For each line below that contains the word "clockwise", return that line.

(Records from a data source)
┌────────

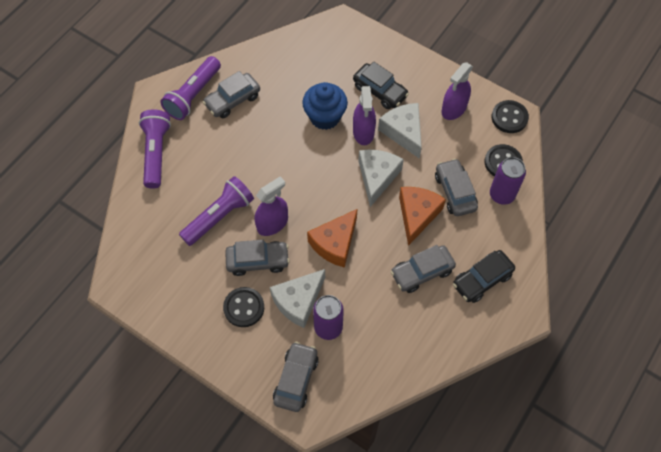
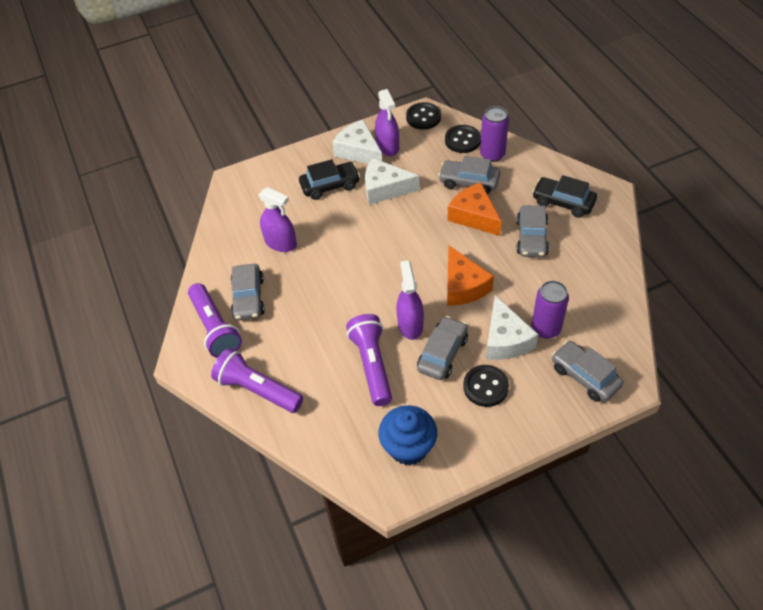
camera: 55 degrees left, 10 degrees down
blue cupcake [302,82,348,130] -> blue cupcake moved to [379,405,437,466]
purple spray bottle [353,86,376,145] -> purple spray bottle moved to [259,187,297,252]
white cheese [358,150,404,207] -> white cheese moved to [332,119,382,164]
black car [453,250,515,303] -> black car turned 120 degrees clockwise [532,175,597,218]

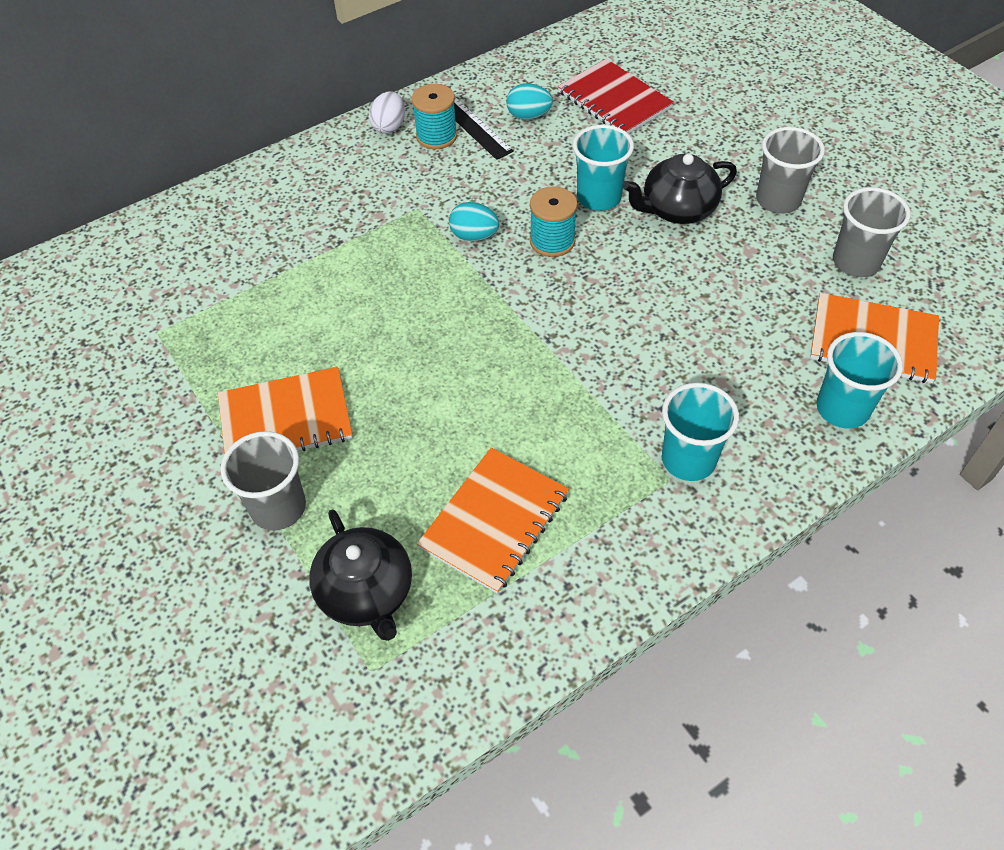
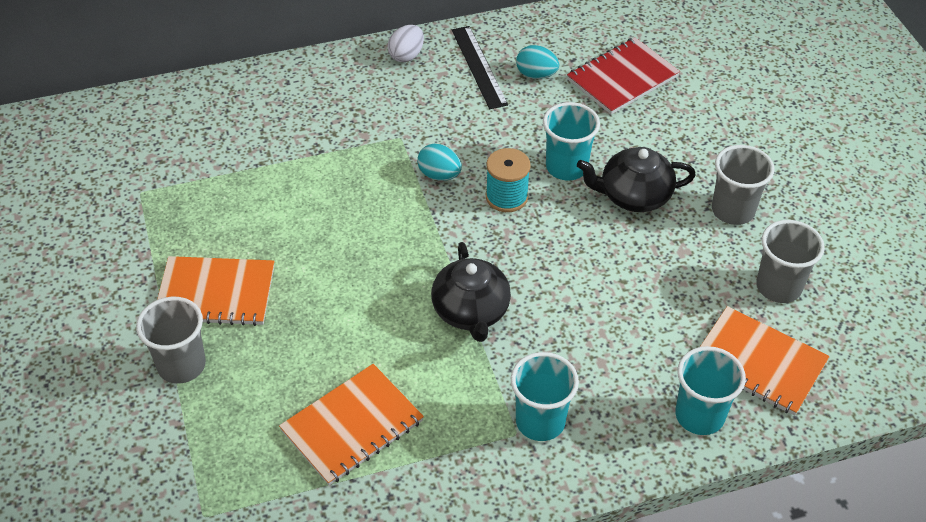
camera: 15 degrees right, 5 degrees down
black teapot [309,509,412,641] -> black teapot moved to [431,242,511,342]
turquoise spool [412,84,457,149] -> none
red notebook [558,59,674,134] -> red notebook turned 75 degrees clockwise [567,37,680,114]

└────────

> Exercise solution:
black car [453,250,515,303] -> black car turned 120 degrees clockwise [532,175,597,218]
red notebook [558,59,674,134] -> red notebook turned 75 degrees clockwise [567,37,680,114]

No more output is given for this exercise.